*** Opening of Material provided ***

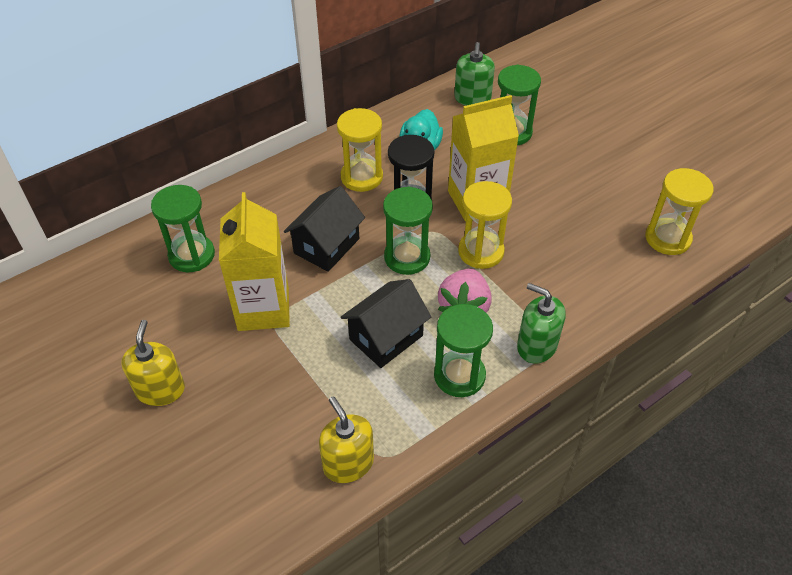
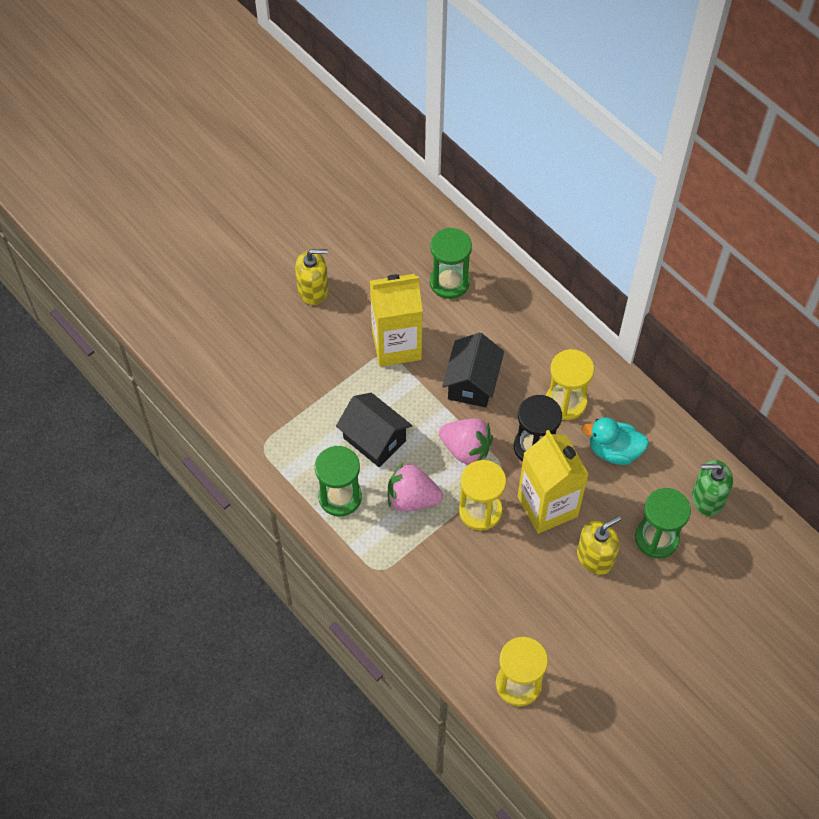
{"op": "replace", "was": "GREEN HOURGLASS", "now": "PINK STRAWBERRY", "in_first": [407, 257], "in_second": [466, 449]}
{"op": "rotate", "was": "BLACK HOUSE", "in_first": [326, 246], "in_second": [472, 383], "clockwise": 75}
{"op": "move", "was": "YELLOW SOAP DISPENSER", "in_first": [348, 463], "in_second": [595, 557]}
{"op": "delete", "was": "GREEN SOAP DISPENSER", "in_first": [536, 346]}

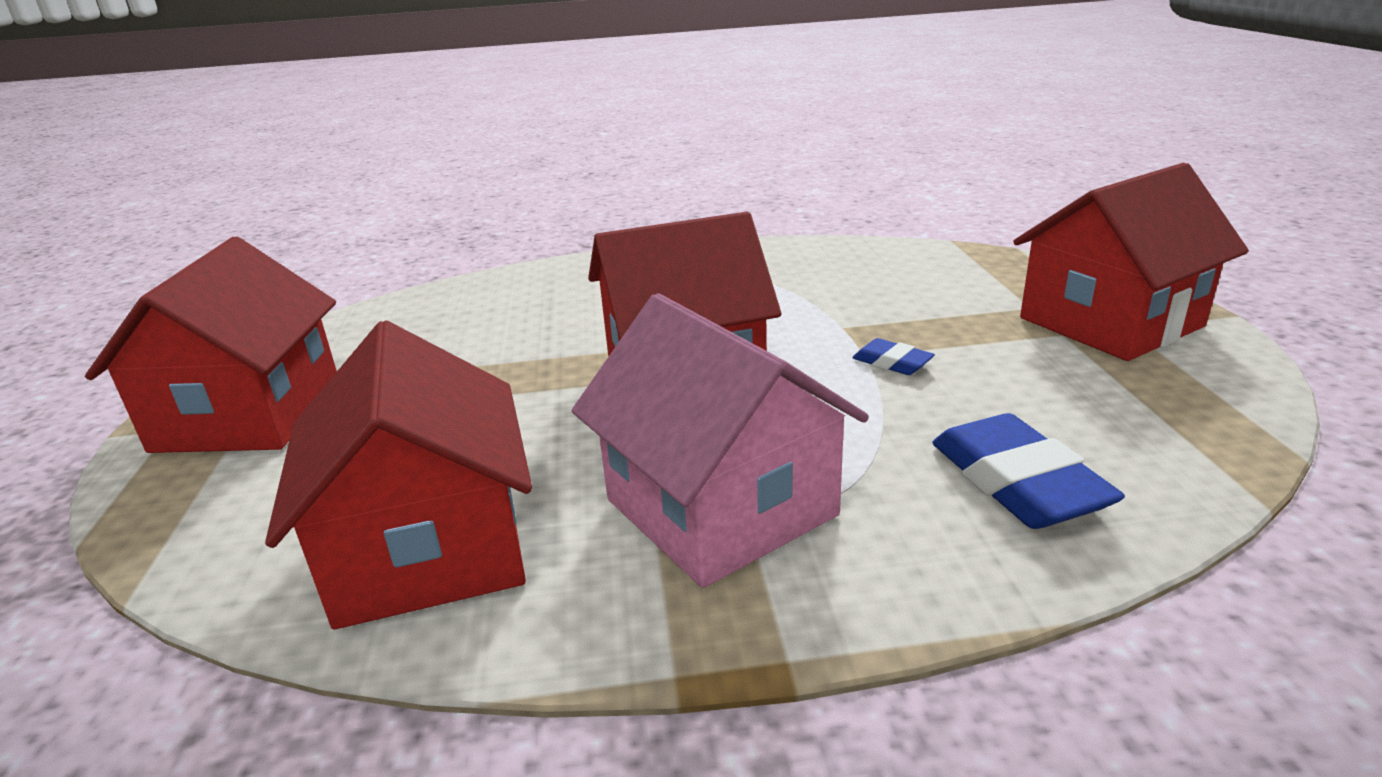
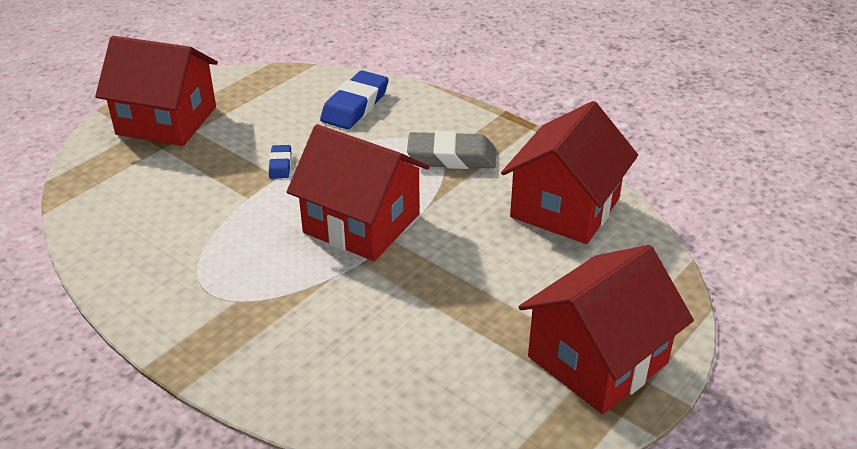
{"op": "replace", "was": "PINK HOUSE", "now": "GREY ERASER", "in_first": [721, 507], "in_second": [451, 157]}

*** Close of Material provided ***

Task item → All of the records must come back exactly as they stand, minus every picture.

Answer below →
{"op": "replace", "was": "GREEN HOURGLASS", "now": "PINK STRAWBERRY", "in_first": [407, 257], "in_second": [466, 449]}
{"op": "rotate", "was": "BLACK HOUSE", "in_first": [326, 246], "in_second": [472, 383], "clockwise": 75}
{"op": "move", "was": "YELLOW SOAP DISPENSER", "in_first": [348, 463], "in_second": [595, 557]}
{"op": "delete", "was": "GREEN SOAP DISPENSER", "in_first": [536, 346]}

{"op": "replace", "was": "PINK HOUSE", "now": "GREY ERASER", "in_first": [721, 507], "in_second": [451, 157]}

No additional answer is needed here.